### Dataset excerpts:
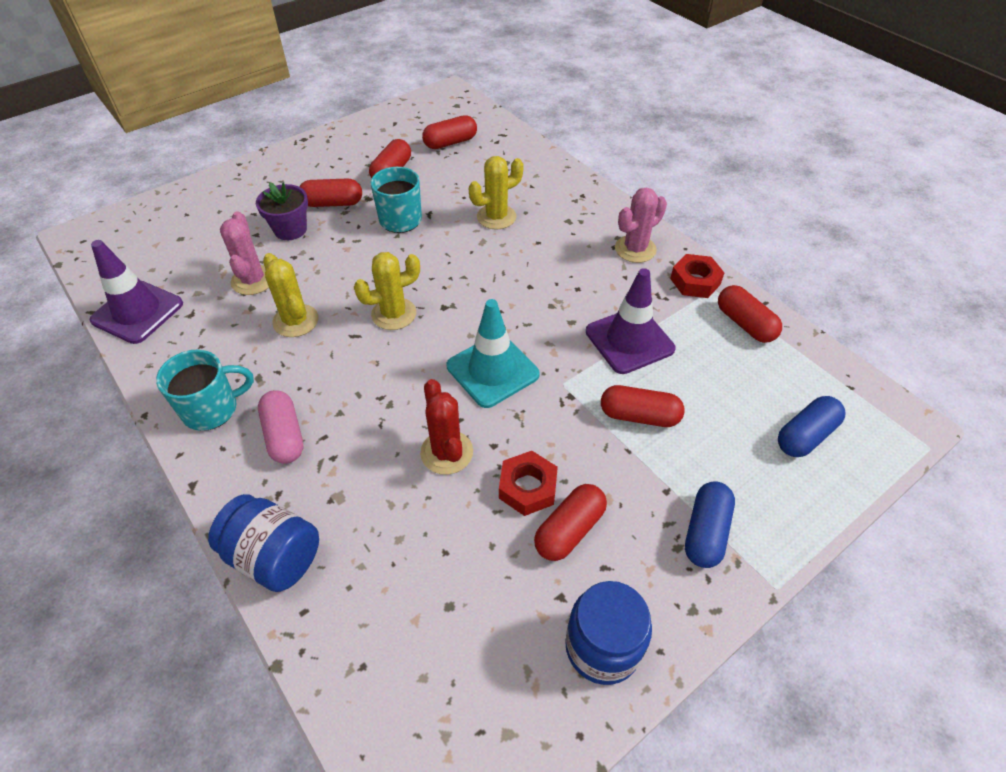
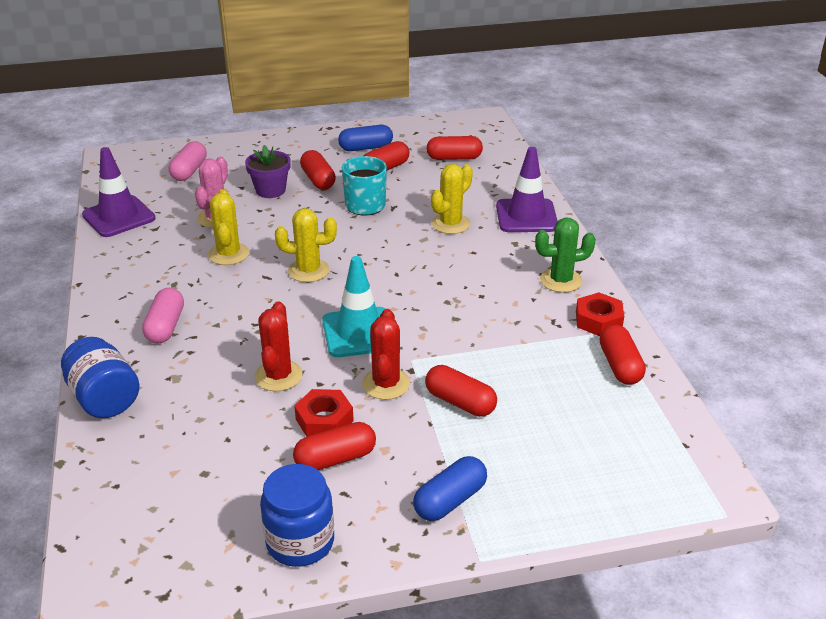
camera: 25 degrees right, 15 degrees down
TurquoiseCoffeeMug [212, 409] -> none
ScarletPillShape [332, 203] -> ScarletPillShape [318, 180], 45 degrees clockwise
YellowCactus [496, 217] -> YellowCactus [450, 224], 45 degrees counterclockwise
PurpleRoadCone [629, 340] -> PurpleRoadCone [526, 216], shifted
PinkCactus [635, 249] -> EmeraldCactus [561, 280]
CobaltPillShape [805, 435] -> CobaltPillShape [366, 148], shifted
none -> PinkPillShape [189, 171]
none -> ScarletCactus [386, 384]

### What is required:
Look for "YellowCactus [496, 217]" in the records. Write out its line and every later line through the end exactly, with nothing more.

### The answer:
YellowCactus [496, 217] -> YellowCactus [450, 224], 45 degrees counterclockwise
PurpleRoadCone [629, 340] -> PurpleRoadCone [526, 216], shifted
PinkCactus [635, 249] -> EmeraldCactus [561, 280]
CobaltPillShape [805, 435] -> CobaltPillShape [366, 148], shifted
none -> PinkPillShape [189, 171]
none -> ScarletCactus [386, 384]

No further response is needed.